**The task:** Please make sure what you return matches the listing below exactly, minus its pictures.

**Input records:**
================================
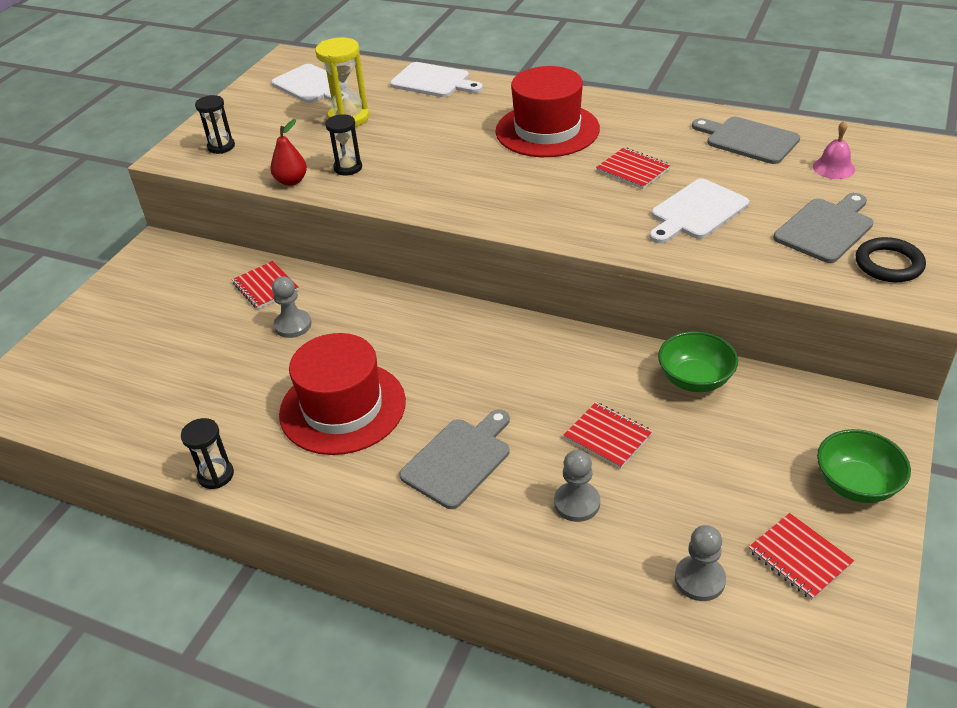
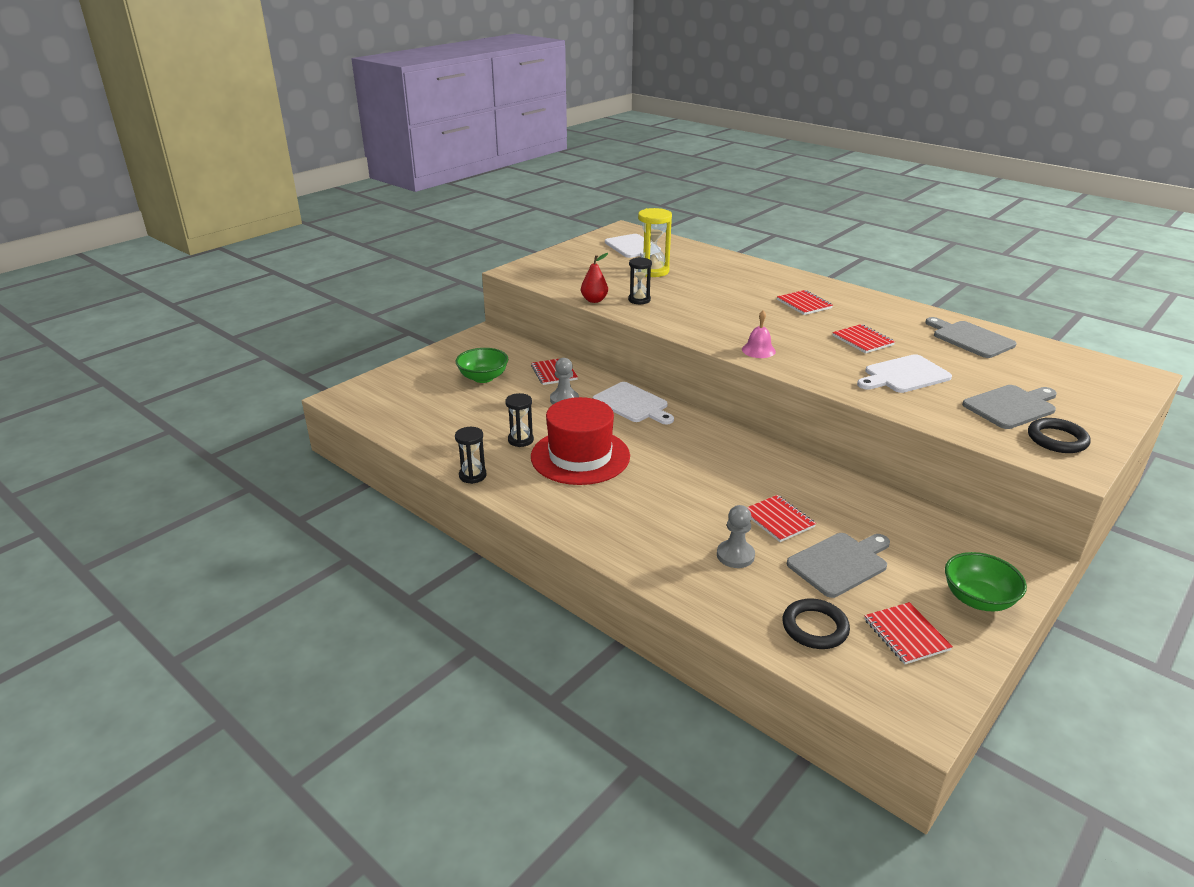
camera: 15 degrees right, 10 degrees down
(221, 147) = (552, 272): black hourglass -> black hourglass (520, 440)
(433, 81) = (727, 260): white cutting board -> white cutting board (632, 404)
(459, 460) = (654, 507): grey cutting board -> grey cutting board (840, 563)
(547, 130) = (804, 304): red hat -> red notebook
(695, 379) = (867, 500): green bowl -> green bowl (483, 378)
(699, 579) = (815, 627): grey pawn -> black ring
(833, 168) = (1037, 369): pink bell -> pink bell (758, 350)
================================
**Expected output:**
camera: 15 degrees right, 10 degrees down
(221, 147) = (552, 272): black hourglass -> black hourglass (520, 440)
(433, 81) = (727, 260): white cutting board -> white cutting board (632, 404)
(459, 460) = (654, 507): grey cutting board -> grey cutting board (840, 563)
(547, 130) = (804, 304): red hat -> red notebook
(695, 379) = (867, 500): green bowl -> green bowl (483, 378)
(699, 579) = (815, 627): grey pawn -> black ring
(833, 168) = (1037, 369): pink bell -> pink bell (758, 350)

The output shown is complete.